## SOURCE DATA
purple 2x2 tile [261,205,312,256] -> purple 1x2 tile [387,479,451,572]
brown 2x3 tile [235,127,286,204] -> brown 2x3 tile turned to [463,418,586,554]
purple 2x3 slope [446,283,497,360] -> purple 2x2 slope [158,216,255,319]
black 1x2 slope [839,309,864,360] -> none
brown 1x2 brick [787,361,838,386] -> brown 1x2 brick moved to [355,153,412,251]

* * *

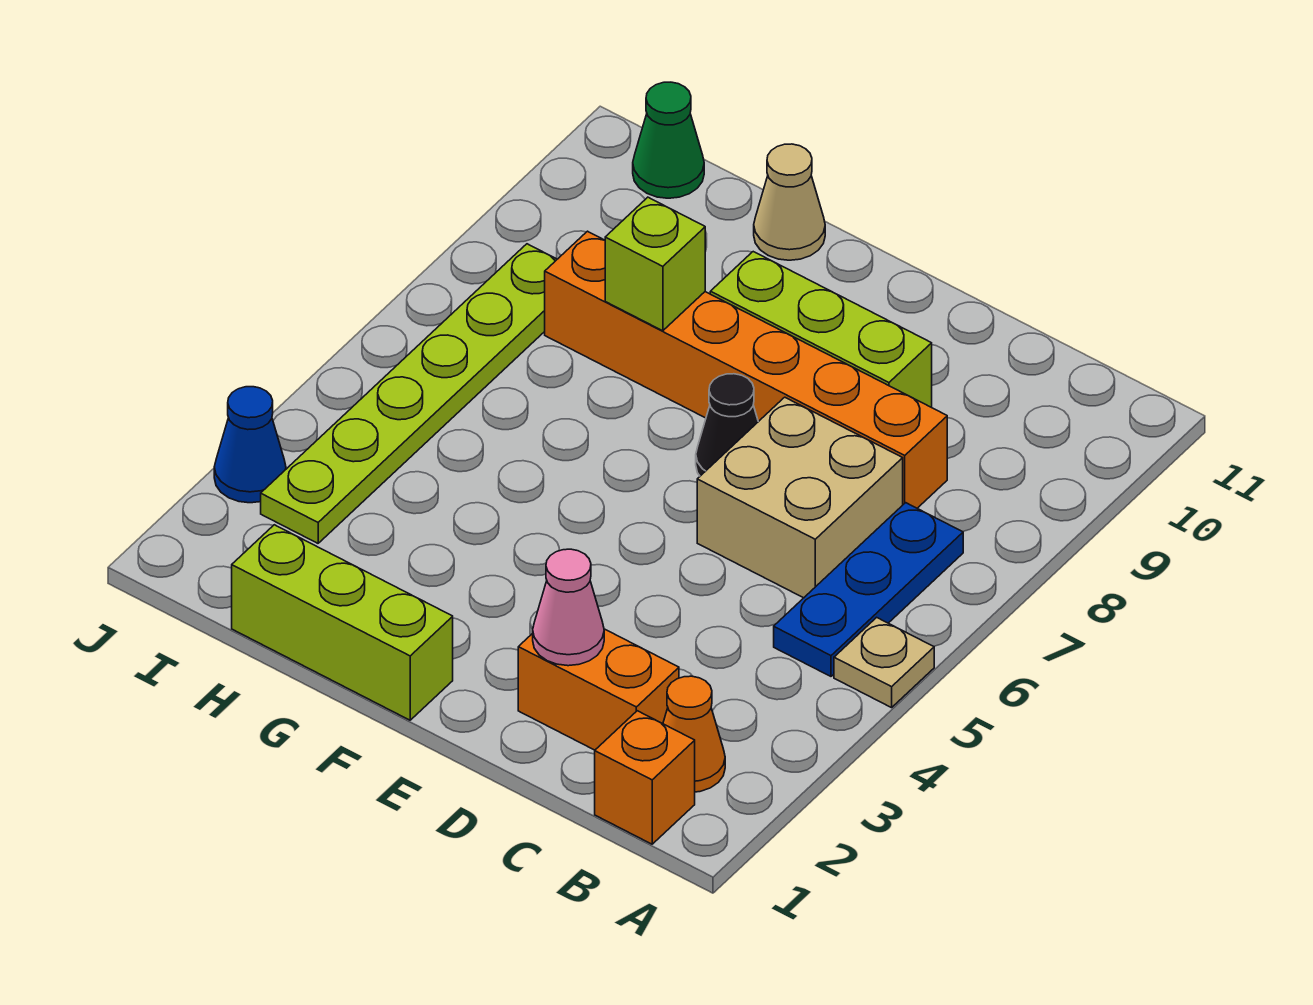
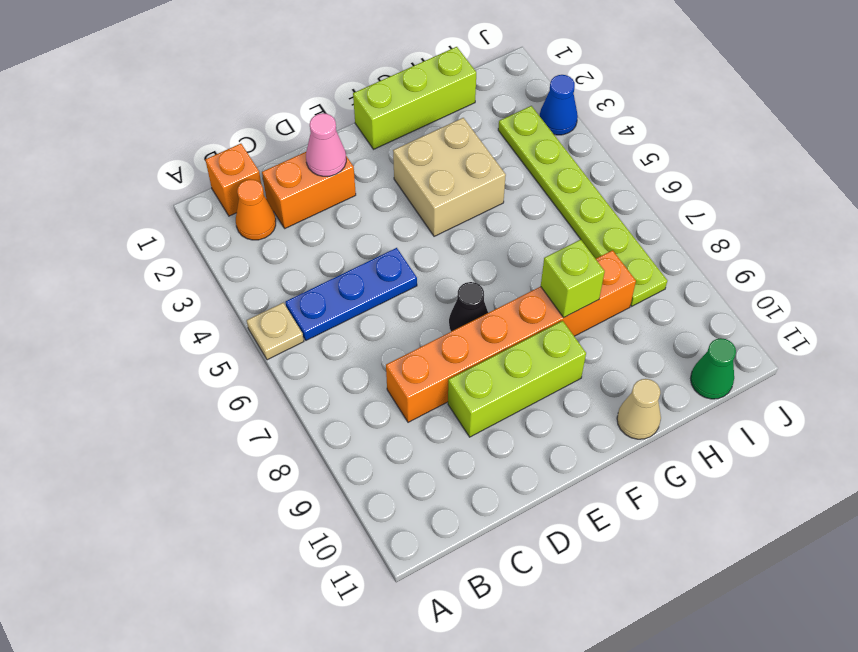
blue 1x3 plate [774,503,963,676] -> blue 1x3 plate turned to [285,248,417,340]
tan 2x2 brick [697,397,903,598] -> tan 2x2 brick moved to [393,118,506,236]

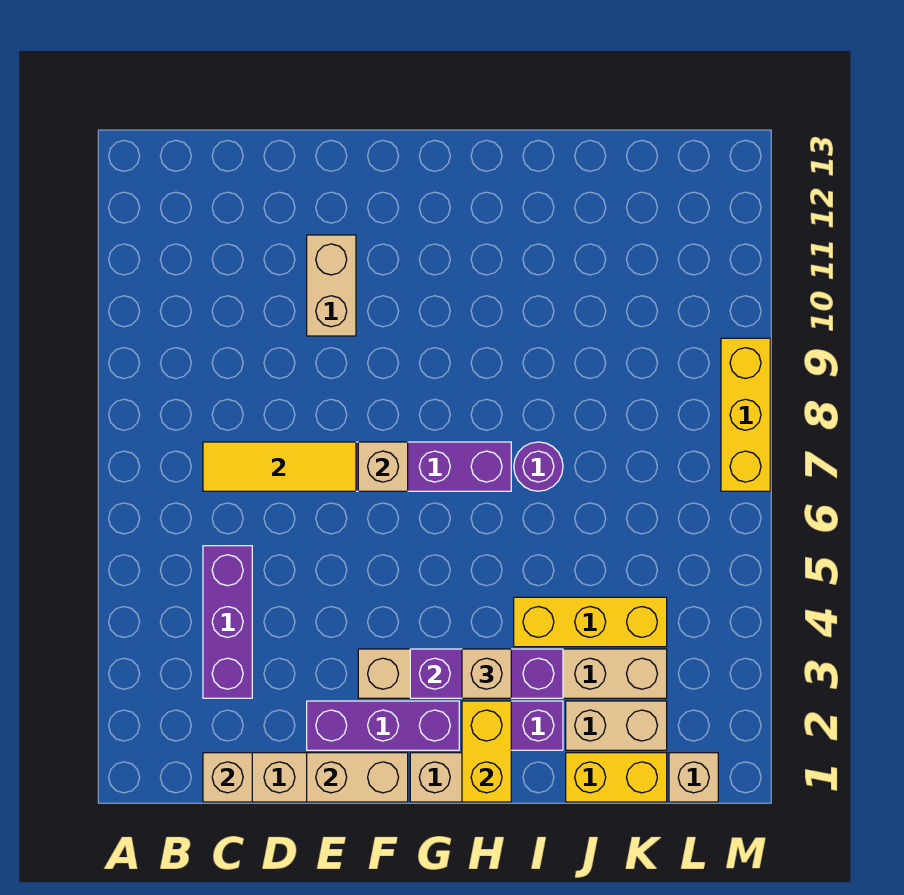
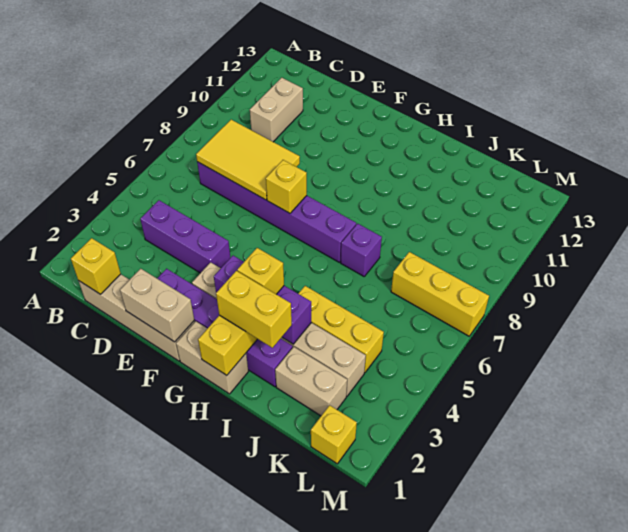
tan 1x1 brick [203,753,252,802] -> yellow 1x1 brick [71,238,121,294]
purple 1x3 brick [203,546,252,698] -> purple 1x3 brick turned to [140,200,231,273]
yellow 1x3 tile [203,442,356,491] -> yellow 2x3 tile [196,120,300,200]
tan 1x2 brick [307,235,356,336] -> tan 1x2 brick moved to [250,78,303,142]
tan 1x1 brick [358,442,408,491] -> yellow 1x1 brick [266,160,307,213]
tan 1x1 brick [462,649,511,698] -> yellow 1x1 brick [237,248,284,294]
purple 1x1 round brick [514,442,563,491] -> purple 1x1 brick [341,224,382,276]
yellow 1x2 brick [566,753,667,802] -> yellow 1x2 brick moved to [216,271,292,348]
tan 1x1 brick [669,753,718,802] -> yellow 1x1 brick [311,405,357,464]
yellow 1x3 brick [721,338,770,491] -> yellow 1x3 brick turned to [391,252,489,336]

## YOUR TASK
Copy only the lines above from the one containing "blue 1x3 plate [774,503,963,676]" through the one containing "yellow 1x3 brick [721,338,770,491]", both included. Leave out the pictures.

## EXERCISE ANSWER
blue 1x3 plate [774,503,963,676] -> blue 1x3 plate turned to [285,248,417,340]
tan 2x2 brick [697,397,903,598] -> tan 2x2 brick moved to [393,118,506,236]

tan 1x1 brick [203,753,252,802] -> yellow 1x1 brick [71,238,121,294]
purple 1x3 brick [203,546,252,698] -> purple 1x3 brick turned to [140,200,231,273]
yellow 1x3 tile [203,442,356,491] -> yellow 2x3 tile [196,120,300,200]
tan 1x2 brick [307,235,356,336] -> tan 1x2 brick moved to [250,78,303,142]
tan 1x1 brick [358,442,408,491] -> yellow 1x1 brick [266,160,307,213]
tan 1x1 brick [462,649,511,698] -> yellow 1x1 brick [237,248,284,294]
purple 1x1 round brick [514,442,563,491] -> purple 1x1 brick [341,224,382,276]
yellow 1x2 brick [566,753,667,802] -> yellow 1x2 brick moved to [216,271,292,348]
tan 1x1 brick [669,753,718,802] -> yellow 1x1 brick [311,405,357,464]
yellow 1x3 brick [721,338,770,491] -> yellow 1x3 brick turned to [391,252,489,336]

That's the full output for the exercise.